* Exercise prompt
From the line holding "(334, 206) = (309, 171): none -> grey pawn" through the line holding "(253, 241) = (251, 289): none -> red car" below, write out every line exactly; include both of those lines and drop the pictures.

---------- Stored data

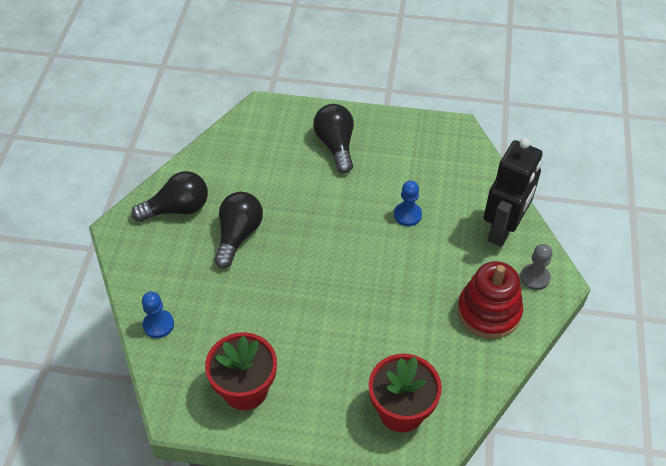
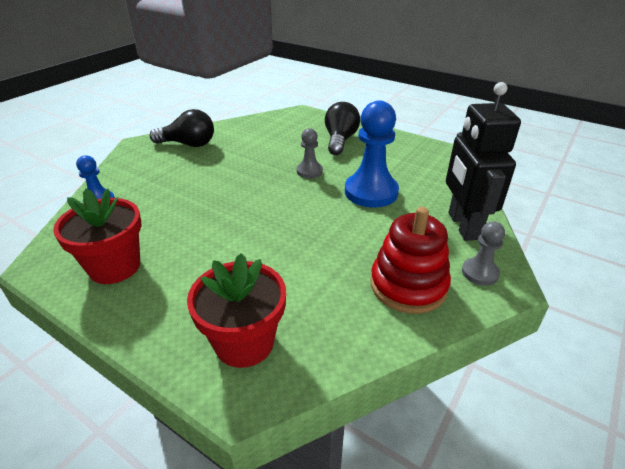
camera: 25 degrees right, 15 degrees down
(238, 235) = (216, 168): black light bulb -> none
(334, 206) = (309, 171): none -> grey pawn
(407, 215) = (371, 192): blue pawn -> blue pawn, size x1.90
(503, 229) = (463, 226): black robot -> black robot turned 120 degrees clockwise

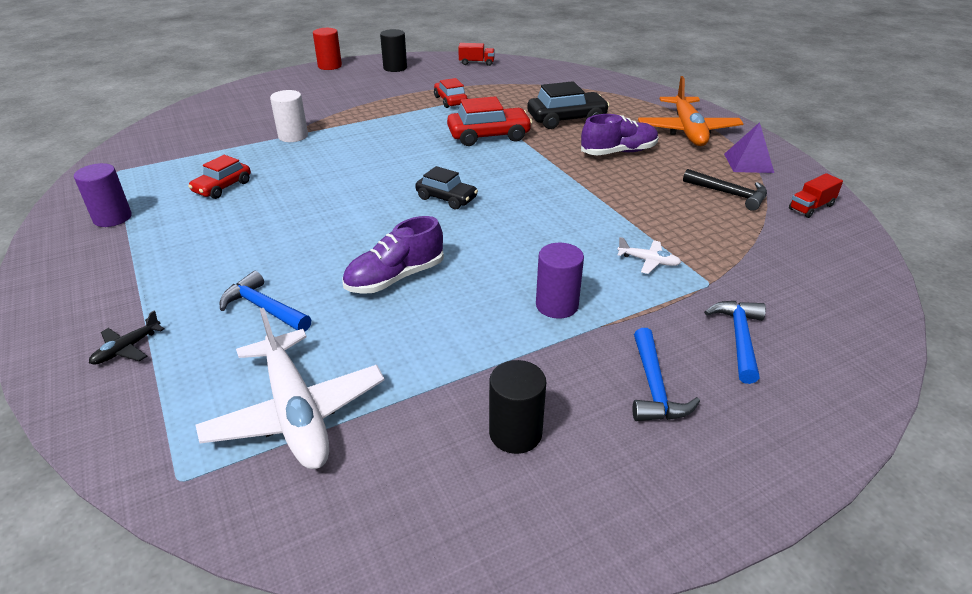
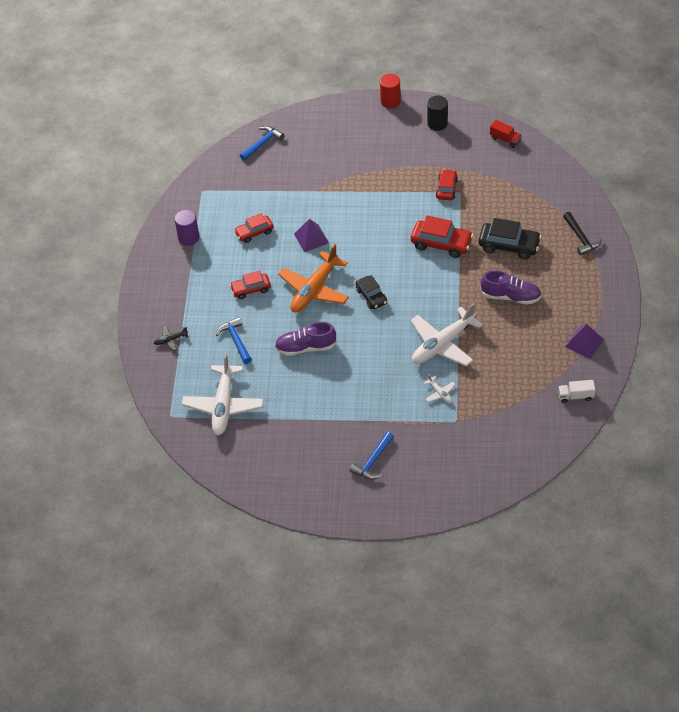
camera: 35 degrees right, 15 degrees up
(253, 241) = (251, 289): none -> red car
(293, 136) = (318, 192): white cylinder -> none
(313, 172) = (311, 238): none -> purple pyramid
(515, 433) = (300, 454): black cylinder -> none
(557, 305) = (369, 400): purple cylinder -> none
(591, 213) = (442, 344): none -> white plane
(687, 131) = (580, 293): orange plane -> orange plane (314, 290)
(729, 194) = (539, 364): black hammer -> black hammer (581, 238)
(739, 338) = (435, 457): blue hammer -> blue hammer (262, 144)
(811, 207) = (576, 396): red truck -> white truck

--------------------

* Output for this task
(334, 206) = (309, 171): none -> grey pawn
(407, 215) = (371, 192): blue pawn -> blue pawn, size x1.90
(503, 229) = (463, 226): black robot -> black robot turned 120 degrees clockwise

camera: 35 degrees right, 15 degrees up
(253, 241) = (251, 289): none -> red car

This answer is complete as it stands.